■ TASK MATERIAL
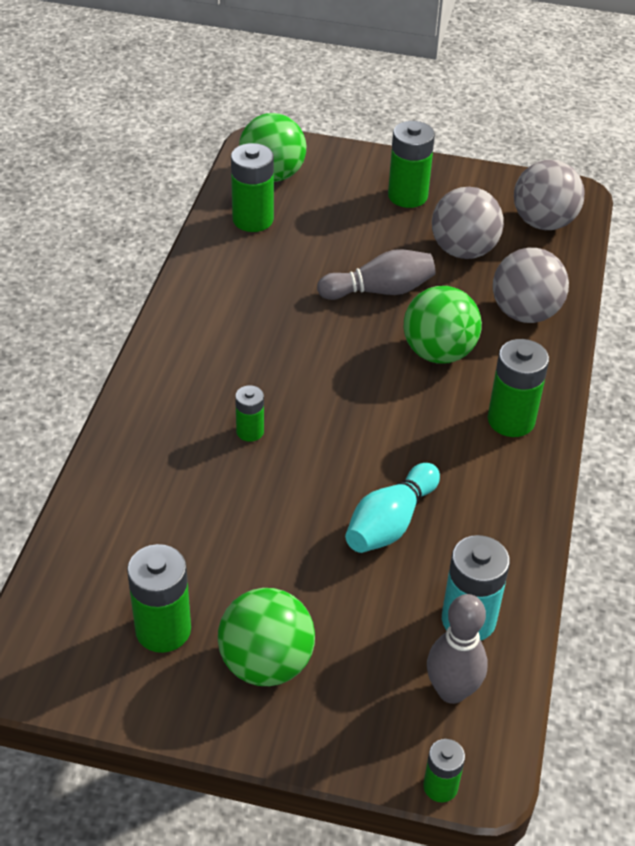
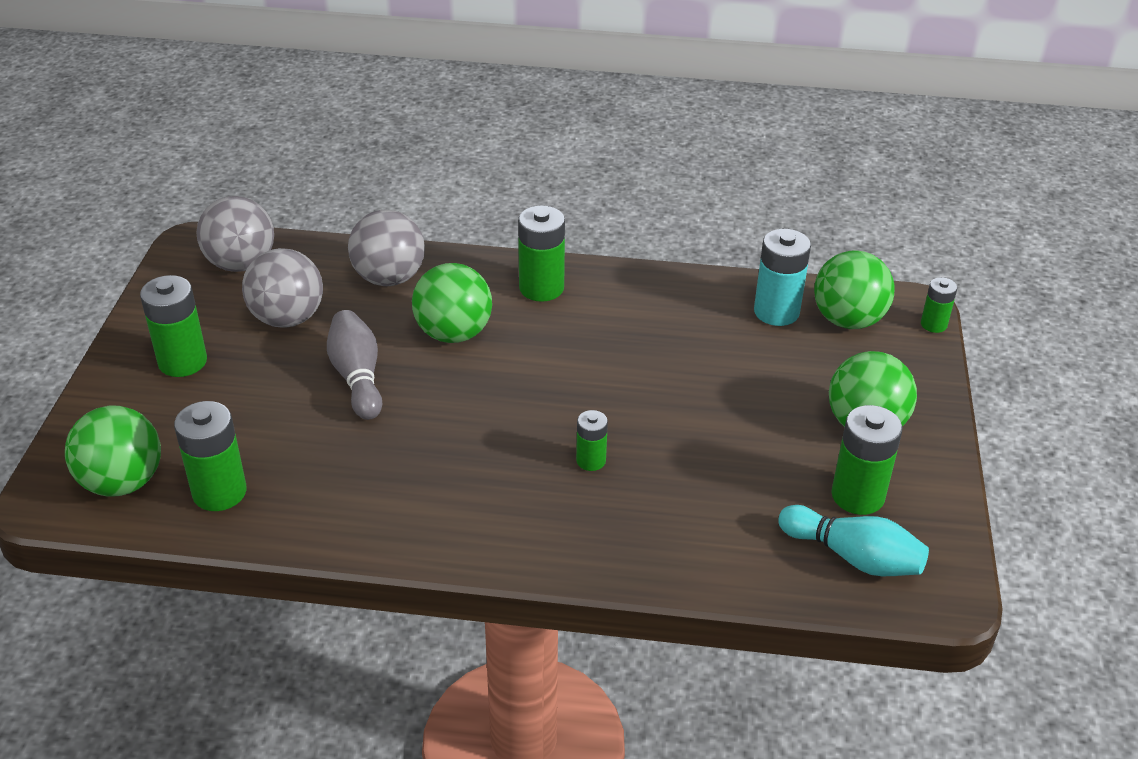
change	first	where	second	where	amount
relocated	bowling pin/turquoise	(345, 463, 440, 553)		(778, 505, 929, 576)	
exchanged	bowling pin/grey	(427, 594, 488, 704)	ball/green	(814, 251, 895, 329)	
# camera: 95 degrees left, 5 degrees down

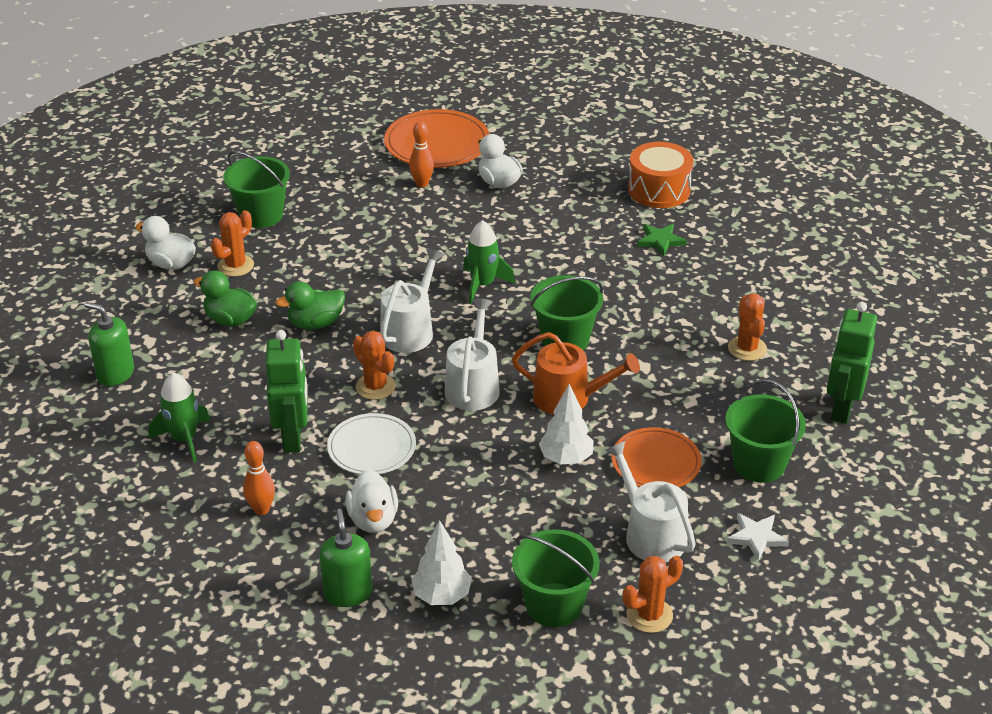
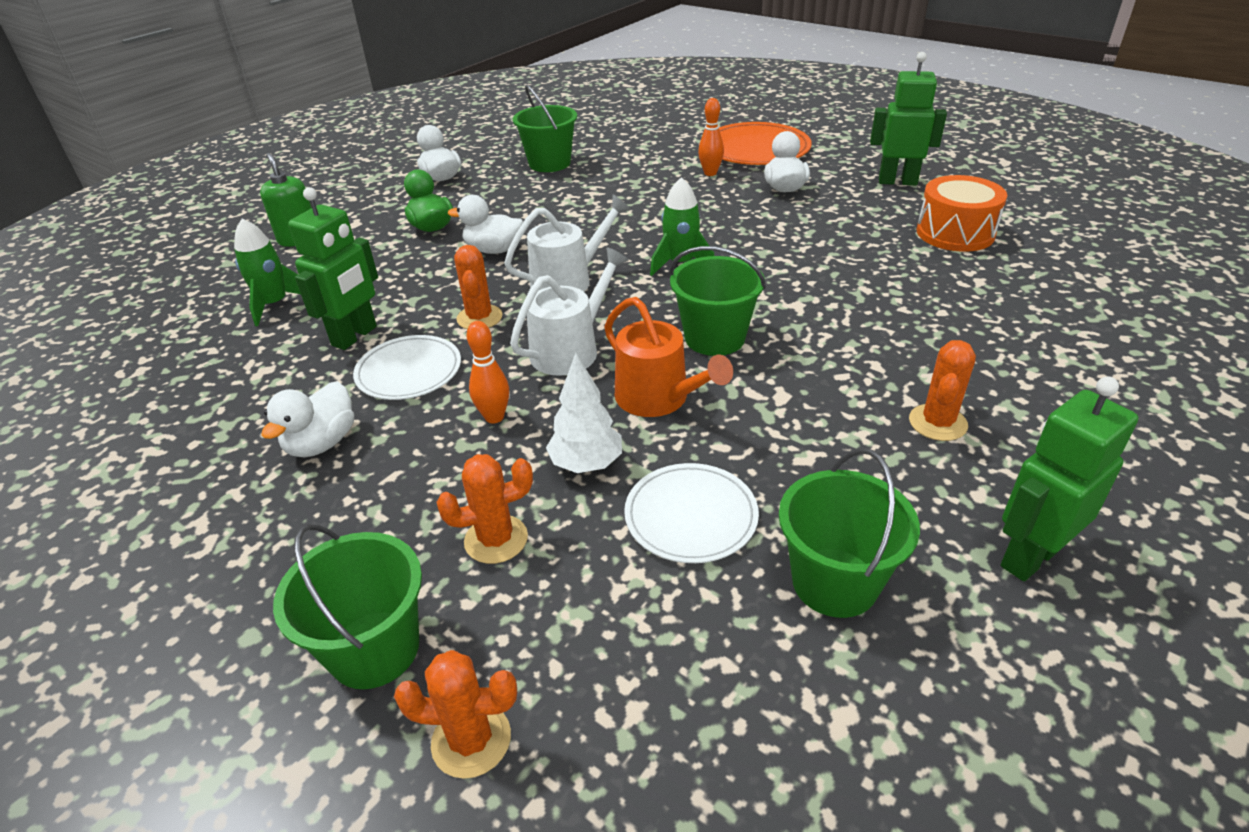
change	first	where	second	where	amount
relocated	cactus/orange	(211, 210, 254, 277)		(436, 454, 533, 564)	
colour	duck/green	(275, 281, 345, 330)	duck/white	(448, 195, 523, 254)	
relocated	bowling pin/orange	(243, 441, 275, 515)		(467, 321, 509, 424)	
colour	plate/orange	(612, 427, 702, 487)	plate/white	(624, 463, 759, 563)	
appeared			robot/green	(870, 52, 947, 185)	
missing	soap dispenser/green	(319, 509, 372, 607)			
missing	tree/white	(411, 520, 472, 605)			
missing	watering can/white	(605, 441, 696, 562)			
missing	star/green	(637, 224, 687, 256)			
missing	star/white	(727, 513, 789, 561)			
# camera: 35 degrees right, 0 degrees up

■ TO DO
From the line containing "251, 895, 329)" down to the last line of the entries above, set down every line exactly. Omit all pictures.

■ OUTPUT FOR THIS TASK
exchanged	bowling pin/grey	(427, 594, 488, 704)	ball/green	(814, 251, 895, 329)	
# camera: 95 degrees left, 5 degrees down

change	first	where	second	where	amount
relocated	cactus/orange	(211, 210, 254, 277)		(436, 454, 533, 564)	
colour	duck/green	(275, 281, 345, 330)	duck/white	(448, 195, 523, 254)	
relocated	bowling pin/orange	(243, 441, 275, 515)		(467, 321, 509, 424)	
colour	plate/orange	(612, 427, 702, 487)	plate/white	(624, 463, 759, 563)	
appeared			robot/green	(870, 52, 947, 185)	
missing	soap dispenser/green	(319, 509, 372, 607)			
missing	tree/white	(411, 520, 472, 605)			
missing	watering can/white	(605, 441, 696, 562)			
missing	star/green	(637, 224, 687, 256)			
missing	star/white	(727, 513, 789, 561)			
# camera: 35 degrees right, 0 degrees up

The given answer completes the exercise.